>> Start

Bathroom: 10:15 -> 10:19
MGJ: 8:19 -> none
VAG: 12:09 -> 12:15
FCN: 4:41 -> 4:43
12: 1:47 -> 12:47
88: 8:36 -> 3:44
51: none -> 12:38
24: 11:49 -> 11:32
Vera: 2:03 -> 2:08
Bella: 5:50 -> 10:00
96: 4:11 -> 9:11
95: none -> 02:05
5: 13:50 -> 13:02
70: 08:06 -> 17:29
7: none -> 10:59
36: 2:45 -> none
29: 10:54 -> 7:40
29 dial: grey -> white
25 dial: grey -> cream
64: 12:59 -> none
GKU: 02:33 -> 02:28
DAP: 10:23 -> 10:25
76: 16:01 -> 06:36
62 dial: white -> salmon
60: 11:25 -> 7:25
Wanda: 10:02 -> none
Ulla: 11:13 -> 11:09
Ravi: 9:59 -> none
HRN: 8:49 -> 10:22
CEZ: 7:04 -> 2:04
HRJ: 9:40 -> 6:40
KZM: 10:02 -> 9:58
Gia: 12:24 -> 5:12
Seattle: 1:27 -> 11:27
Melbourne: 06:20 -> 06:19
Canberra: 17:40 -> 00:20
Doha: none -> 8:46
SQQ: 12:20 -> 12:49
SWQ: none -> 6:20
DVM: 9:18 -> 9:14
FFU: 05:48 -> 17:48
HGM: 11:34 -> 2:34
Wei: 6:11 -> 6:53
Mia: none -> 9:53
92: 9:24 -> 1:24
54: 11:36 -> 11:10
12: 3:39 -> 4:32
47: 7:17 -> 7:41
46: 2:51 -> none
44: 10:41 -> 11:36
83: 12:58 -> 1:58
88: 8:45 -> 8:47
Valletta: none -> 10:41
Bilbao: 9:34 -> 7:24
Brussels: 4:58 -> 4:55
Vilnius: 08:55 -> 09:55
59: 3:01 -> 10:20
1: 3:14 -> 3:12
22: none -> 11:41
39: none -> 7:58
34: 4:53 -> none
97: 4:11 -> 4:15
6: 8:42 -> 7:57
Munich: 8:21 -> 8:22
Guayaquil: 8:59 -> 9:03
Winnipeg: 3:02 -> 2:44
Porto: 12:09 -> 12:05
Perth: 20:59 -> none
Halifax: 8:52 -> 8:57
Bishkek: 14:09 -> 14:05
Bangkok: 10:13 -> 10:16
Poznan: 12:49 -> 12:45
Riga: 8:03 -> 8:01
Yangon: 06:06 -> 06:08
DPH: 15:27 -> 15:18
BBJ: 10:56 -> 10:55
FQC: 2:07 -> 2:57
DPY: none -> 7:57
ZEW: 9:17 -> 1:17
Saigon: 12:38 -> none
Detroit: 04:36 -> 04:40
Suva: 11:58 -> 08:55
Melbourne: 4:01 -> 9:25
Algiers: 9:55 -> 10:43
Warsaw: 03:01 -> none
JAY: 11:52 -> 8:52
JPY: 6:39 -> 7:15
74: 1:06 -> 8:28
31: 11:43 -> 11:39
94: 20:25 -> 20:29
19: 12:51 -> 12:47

>> End

▸ Goal:
Put everything from the start of the entries down to and including the line containing "GKU: 02:33 -> 02:28" into a Markdown table. Use the columns Row and Line, with a row number and the line itself, and skip any blank lines.

▸ Solution to this exercise:
| Row | Line |
|---|---|
| 1 | Bathroom: 10:15 -> 10:19 |
| 2 | MGJ: 8:19 -> none |
| 3 | VAG: 12:09 -> 12:15 |
| 4 | FCN: 4:41 -> 4:43 |
| 5 | 12: 1:47 -> 12:47 |
| 6 | 88: 8:36 -> 3:44 |
| 7 | 51: none -> 12:38 |
| 8 | 24: 11:49 -> 11:32 |
| 9 | Vera: 2:03 -> 2:08 |
| 10 | Bella: 5:50 -> 10:00 |
| 11 | 96: 4:11 -> 9:11 |
| 12 | 95: none -> 02:05 |
| 13 | 5: 13:50 -> 13:02 |
| 14 | 70: 08:06 -> 17:29 |
| 15 | 7: none -> 10:59 |
| 16 | 36: 2:45 -> none |
| 17 | 29: 10:54 -> 7:40 |
| 18 | 29 dial: grey -> white |
| 19 | 25 dial: grey -> cream |
| 20 | 64: 12:59 -> none |
| 21 | GKU: 02:33 -> 02:28 |